## Material for this exercise
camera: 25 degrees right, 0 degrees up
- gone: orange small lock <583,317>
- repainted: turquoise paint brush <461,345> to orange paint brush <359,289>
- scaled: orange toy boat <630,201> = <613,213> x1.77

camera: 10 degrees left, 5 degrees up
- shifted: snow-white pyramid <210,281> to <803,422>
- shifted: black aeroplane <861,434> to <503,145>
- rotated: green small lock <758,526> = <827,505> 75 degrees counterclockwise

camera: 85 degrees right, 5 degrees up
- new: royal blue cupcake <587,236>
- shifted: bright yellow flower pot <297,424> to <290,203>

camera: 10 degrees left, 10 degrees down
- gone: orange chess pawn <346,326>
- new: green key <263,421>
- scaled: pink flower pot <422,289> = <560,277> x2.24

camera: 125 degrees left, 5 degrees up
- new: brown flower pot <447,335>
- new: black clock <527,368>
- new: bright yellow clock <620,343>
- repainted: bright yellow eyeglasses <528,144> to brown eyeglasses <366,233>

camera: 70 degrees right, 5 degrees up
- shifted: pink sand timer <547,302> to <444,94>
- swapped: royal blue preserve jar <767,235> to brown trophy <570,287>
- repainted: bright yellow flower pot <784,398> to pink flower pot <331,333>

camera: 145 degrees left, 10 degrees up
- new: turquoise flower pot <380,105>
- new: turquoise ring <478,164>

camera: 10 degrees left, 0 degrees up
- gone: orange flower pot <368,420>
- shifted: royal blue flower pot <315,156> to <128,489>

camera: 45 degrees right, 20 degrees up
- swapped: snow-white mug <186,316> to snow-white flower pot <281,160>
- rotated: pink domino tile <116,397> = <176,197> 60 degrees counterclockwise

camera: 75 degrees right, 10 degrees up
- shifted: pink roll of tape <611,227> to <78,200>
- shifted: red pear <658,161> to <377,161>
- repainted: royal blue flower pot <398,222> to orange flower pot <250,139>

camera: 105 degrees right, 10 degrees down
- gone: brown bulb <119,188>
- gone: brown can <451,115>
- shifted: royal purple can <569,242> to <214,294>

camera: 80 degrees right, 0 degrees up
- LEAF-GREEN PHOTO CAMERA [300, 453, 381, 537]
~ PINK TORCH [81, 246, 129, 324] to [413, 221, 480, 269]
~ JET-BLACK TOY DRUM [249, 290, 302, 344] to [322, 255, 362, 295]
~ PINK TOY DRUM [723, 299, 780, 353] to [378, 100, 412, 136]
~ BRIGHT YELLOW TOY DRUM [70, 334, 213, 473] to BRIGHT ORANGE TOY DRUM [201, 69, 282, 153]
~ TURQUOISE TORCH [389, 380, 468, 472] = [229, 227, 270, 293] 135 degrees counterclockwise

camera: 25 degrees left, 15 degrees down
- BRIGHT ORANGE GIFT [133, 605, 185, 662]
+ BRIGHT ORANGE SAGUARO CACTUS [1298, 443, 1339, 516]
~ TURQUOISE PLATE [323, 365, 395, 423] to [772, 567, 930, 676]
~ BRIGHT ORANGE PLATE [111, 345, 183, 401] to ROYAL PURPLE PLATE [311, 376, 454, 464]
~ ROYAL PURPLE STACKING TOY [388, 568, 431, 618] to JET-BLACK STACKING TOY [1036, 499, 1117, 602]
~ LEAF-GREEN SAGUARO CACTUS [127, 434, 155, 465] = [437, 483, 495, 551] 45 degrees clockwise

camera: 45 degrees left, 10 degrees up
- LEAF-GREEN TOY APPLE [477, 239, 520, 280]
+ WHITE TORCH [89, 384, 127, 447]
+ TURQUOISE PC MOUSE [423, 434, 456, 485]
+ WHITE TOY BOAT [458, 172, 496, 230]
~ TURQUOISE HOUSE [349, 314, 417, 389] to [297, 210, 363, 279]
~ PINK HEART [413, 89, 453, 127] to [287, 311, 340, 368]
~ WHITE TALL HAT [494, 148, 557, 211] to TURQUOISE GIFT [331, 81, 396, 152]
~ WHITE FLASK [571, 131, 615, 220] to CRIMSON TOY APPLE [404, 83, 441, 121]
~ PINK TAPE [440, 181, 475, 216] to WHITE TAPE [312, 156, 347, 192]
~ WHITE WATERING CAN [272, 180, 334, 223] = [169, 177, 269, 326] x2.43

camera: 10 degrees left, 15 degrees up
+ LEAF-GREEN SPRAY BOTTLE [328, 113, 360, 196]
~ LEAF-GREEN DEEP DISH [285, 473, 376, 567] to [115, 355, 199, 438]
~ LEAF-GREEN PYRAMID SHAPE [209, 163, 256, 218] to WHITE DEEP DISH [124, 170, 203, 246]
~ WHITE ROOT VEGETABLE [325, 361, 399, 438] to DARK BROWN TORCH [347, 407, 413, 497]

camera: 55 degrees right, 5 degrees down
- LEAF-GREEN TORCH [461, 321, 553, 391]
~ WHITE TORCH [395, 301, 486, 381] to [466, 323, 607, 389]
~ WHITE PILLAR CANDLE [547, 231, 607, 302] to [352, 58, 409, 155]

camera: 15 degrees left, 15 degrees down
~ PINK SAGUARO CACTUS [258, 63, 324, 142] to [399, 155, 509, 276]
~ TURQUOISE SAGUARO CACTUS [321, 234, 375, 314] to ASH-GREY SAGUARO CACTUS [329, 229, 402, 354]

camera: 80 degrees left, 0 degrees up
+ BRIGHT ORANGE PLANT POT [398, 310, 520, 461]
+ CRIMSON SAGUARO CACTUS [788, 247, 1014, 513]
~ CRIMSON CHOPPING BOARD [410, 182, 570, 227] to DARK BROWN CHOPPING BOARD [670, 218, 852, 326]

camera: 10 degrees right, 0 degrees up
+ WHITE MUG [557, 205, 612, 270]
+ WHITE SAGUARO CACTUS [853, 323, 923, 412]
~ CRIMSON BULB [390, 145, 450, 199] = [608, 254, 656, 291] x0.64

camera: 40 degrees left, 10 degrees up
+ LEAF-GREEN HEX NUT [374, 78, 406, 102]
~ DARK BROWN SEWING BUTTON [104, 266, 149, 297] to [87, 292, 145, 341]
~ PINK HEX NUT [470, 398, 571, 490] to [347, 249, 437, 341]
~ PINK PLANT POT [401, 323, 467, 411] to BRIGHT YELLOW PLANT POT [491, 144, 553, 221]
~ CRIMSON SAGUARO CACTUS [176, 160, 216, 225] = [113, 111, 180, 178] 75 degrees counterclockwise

## Exercise instructions
In the listing above, find the line with "255, 362, 295]" and the line with "69, 282, 153]"; set down exactly those two lines and every line between them, nothing more.

## Answer box
~ JET-BLACK TOY DRUM [249, 290, 302, 344] to [322, 255, 362, 295]
~ PINK TOY DRUM [723, 299, 780, 353] to [378, 100, 412, 136]
~ BRIGHT YELLOW TOY DRUM [70, 334, 213, 473] to BRIGHT ORANGE TOY DRUM [201, 69, 282, 153]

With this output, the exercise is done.